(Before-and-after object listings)

···

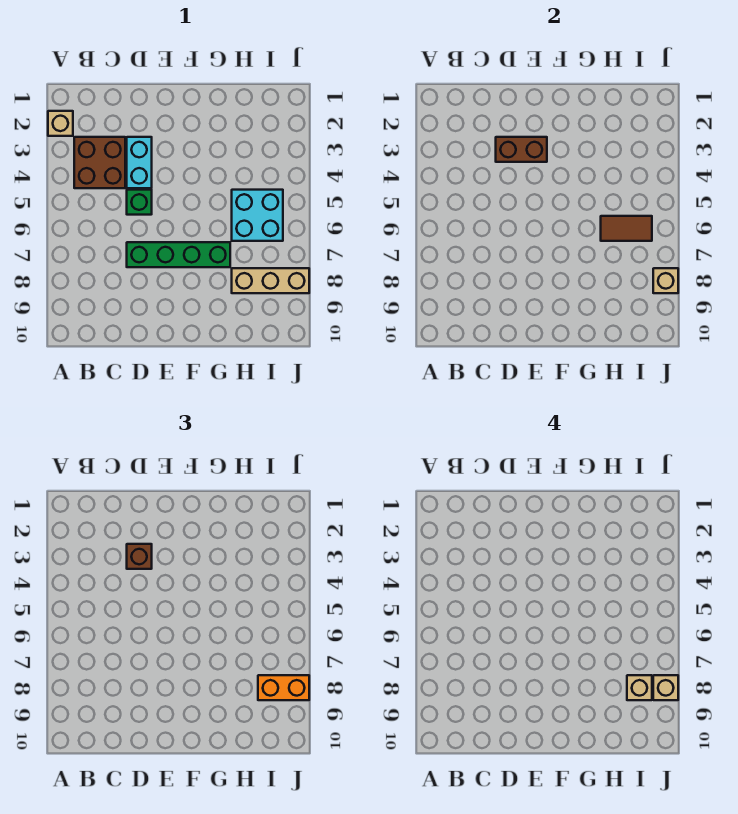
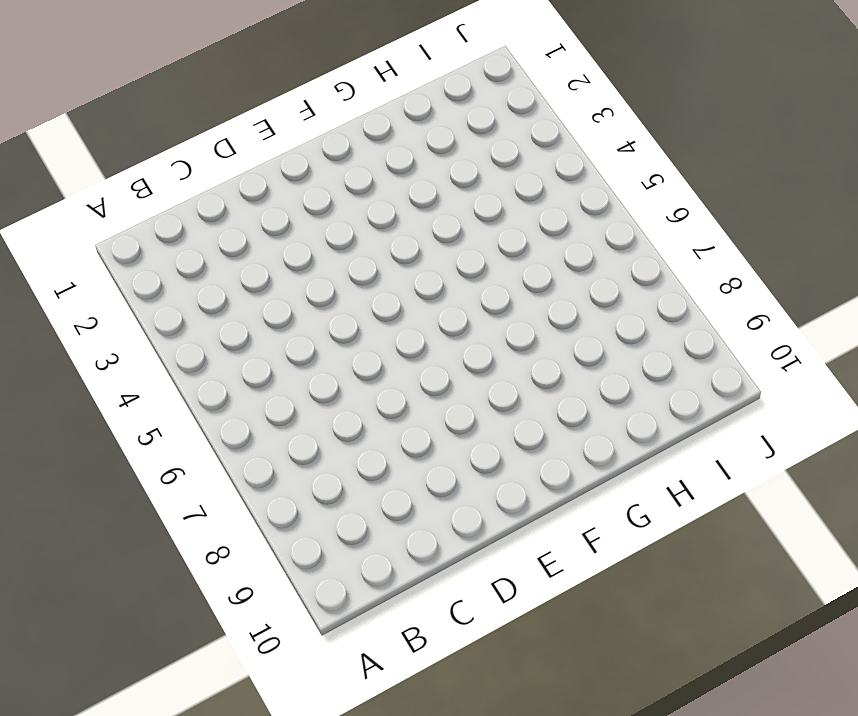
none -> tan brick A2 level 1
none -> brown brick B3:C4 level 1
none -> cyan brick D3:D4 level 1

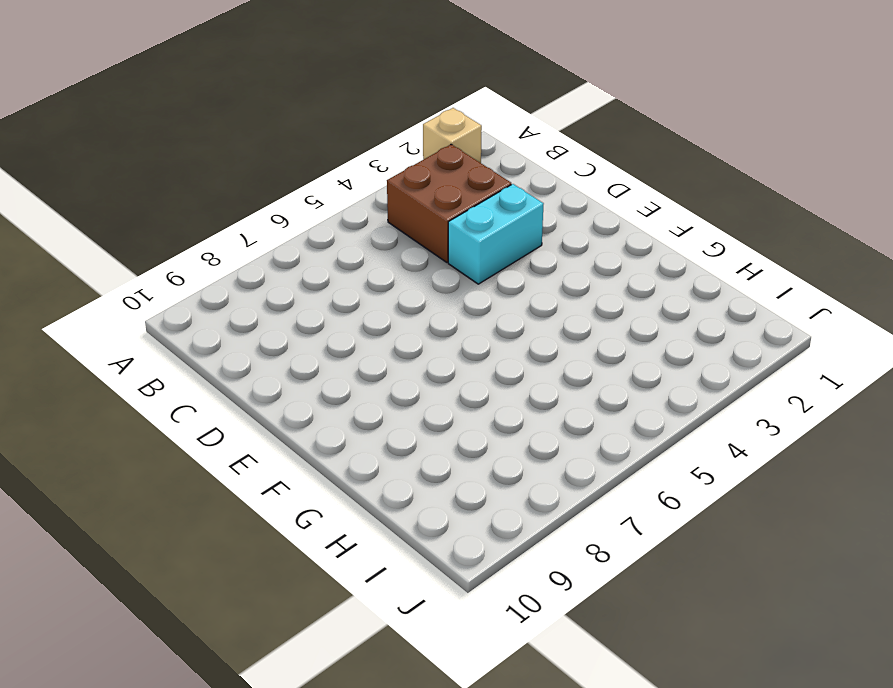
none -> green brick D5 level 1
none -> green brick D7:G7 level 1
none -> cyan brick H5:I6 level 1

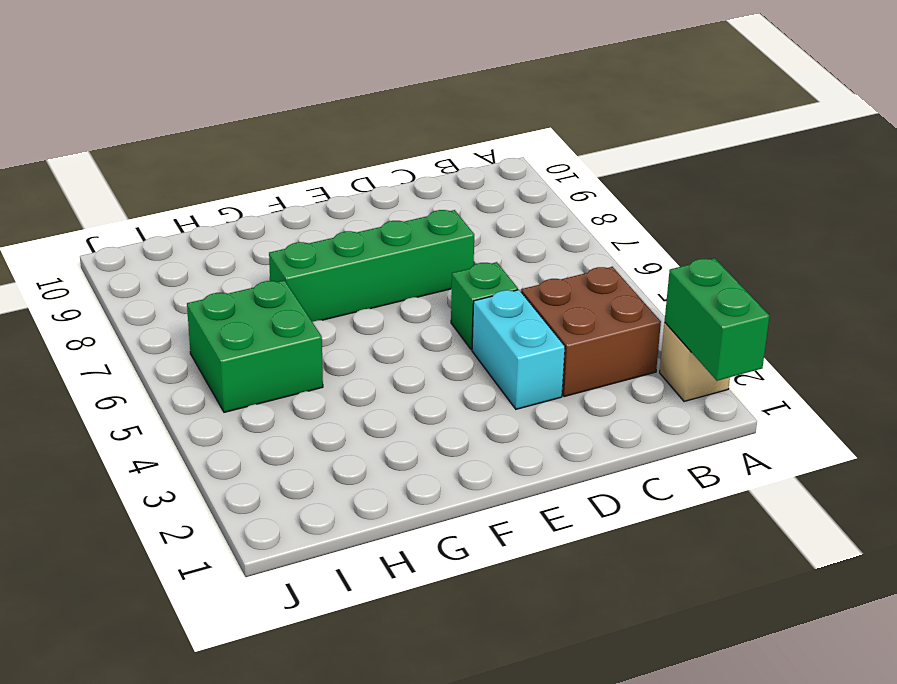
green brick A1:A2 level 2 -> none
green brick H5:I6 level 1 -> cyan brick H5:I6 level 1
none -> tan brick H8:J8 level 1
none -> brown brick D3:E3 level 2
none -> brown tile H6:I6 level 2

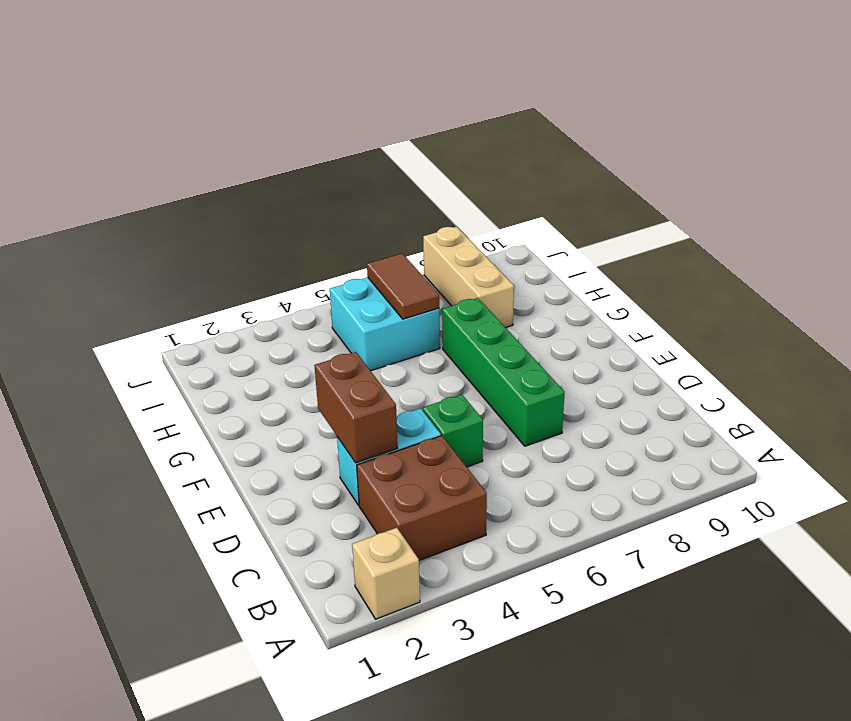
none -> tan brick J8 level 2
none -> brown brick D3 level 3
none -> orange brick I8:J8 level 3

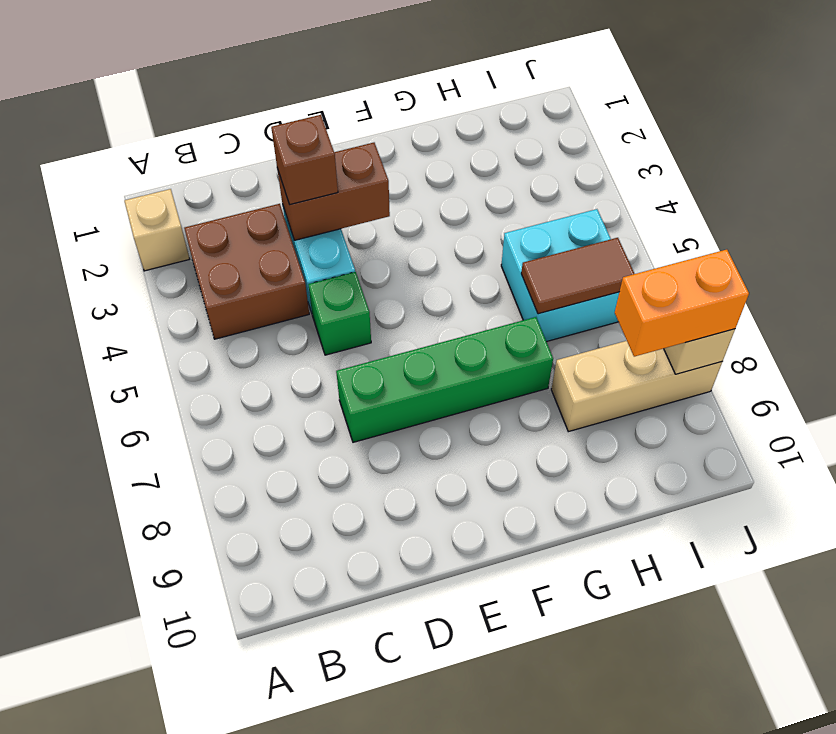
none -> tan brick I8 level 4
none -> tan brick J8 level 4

···

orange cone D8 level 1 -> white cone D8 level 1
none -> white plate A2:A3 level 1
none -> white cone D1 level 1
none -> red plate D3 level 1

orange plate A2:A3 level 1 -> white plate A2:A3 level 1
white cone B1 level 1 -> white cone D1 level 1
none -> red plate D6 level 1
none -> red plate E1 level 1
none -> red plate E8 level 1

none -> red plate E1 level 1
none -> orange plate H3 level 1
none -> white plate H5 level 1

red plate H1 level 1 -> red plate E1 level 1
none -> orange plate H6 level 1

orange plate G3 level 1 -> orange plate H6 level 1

···

Task brief: Give only the number of lines in the data that hold the word "orange".

Written reply: 6